→ Task details: Return every line of the data below word for word, including the punctuation.

→ Object change descriptions:
- - -

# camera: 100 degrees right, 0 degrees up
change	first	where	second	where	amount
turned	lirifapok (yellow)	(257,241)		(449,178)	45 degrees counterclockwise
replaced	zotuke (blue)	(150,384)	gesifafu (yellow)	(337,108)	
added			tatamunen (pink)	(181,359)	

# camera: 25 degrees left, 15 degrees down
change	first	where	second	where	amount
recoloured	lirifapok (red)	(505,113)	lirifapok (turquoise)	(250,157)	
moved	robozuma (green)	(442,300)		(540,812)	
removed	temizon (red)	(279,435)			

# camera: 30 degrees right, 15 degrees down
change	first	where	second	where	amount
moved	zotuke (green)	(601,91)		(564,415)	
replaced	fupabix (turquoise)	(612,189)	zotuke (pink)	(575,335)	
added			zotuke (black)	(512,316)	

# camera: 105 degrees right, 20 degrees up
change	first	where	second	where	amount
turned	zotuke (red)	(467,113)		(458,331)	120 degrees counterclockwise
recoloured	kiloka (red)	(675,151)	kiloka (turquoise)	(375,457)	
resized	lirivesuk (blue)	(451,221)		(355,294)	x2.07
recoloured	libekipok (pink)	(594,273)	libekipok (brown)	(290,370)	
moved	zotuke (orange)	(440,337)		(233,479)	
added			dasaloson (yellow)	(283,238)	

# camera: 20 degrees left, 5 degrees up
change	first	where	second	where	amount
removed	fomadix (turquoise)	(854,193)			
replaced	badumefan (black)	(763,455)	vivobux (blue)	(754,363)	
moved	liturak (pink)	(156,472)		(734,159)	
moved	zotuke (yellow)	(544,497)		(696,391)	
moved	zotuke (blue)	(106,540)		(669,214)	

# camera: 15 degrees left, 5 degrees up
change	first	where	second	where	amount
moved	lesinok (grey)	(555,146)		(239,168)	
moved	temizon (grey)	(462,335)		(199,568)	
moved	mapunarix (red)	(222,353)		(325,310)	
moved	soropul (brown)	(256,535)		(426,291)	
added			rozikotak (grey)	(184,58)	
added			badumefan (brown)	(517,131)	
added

- - -

→ Answer box:
# camera: 100 degrees right, 0 degrees up
change	first	where	second	where	amount
turned	lirifapok (yellow)	(257,241)		(449,178)	45 degrees counterclockwise
replaced	zotuke (blue)	(150,384)	gesifafu (yellow)	(337,108)	
added			tatamunen (pink)	(181,359)	

# camera: 25 degrees left, 15 degrees down
change	first	where	second	where	amount
recoloured	lirifapok (red)	(505,113)	lirifapok (turquoise)	(250,157)	
moved	robozuma (green)	(442,300)		(540,812)	
removed	temizon (red)	(279,435)			

# camera: 30 degrees right, 15 degrees down
change	first	where	second	where	amount
moved	zotuke (green)	(601,91)		(564,415)	
replaced	fupabix (turquoise)	(612,189)	zotuke (pink)	(575,335)	
added			zotuke (black)	(512,316)	

# camera: 105 degrees right, 20 degrees up
change	first	where	second	where	amount
turned	zotuke (red)	(467,113)		(458,331)	120 degrees counterclockwise
recoloured	kiloka (red)	(675,151)	kiloka (turquoise)	(375,457)	
resized	lirivesuk (blue)	(451,221)		(355,294)	x2.07
recoloured	libekipok (pink)	(594,273)	libekipok (brown)	(290,370)	
moved	zotuke (orange)	(440,337)		(233,479)	
added			dasaloson (yellow)	(283,238)	

# camera: 20 degrees left, 5 degrees up
change	first	where	second	where	amount
removed	fomadix (turquoise)	(854,193)			
replaced	badumefan (black)	(763,455)	vivobux (blue)	(754,363)	
moved	liturak (pink)	(156,472)		(734,159)	
moved	zotuke (yellow)	(544,497)		(696,391)	
moved	zotuke (blue)	(106,540)		(669,214)	

# camera: 15 degrees left, 5 degrees up
change	first	where	second	where	amount
moved	lesinok (grey)	(555,146)		(239,168)	
moved	temizon (grey)	(462,335)		(199,568)	
moved	mapunarix (red)	(222,353)		(325,310)	
moved	soropul (brown)	(256,535)		(426,291)	
added			rozikotak (grey)	(184,58)	
added			badumefan (brown)	(517,131)	
added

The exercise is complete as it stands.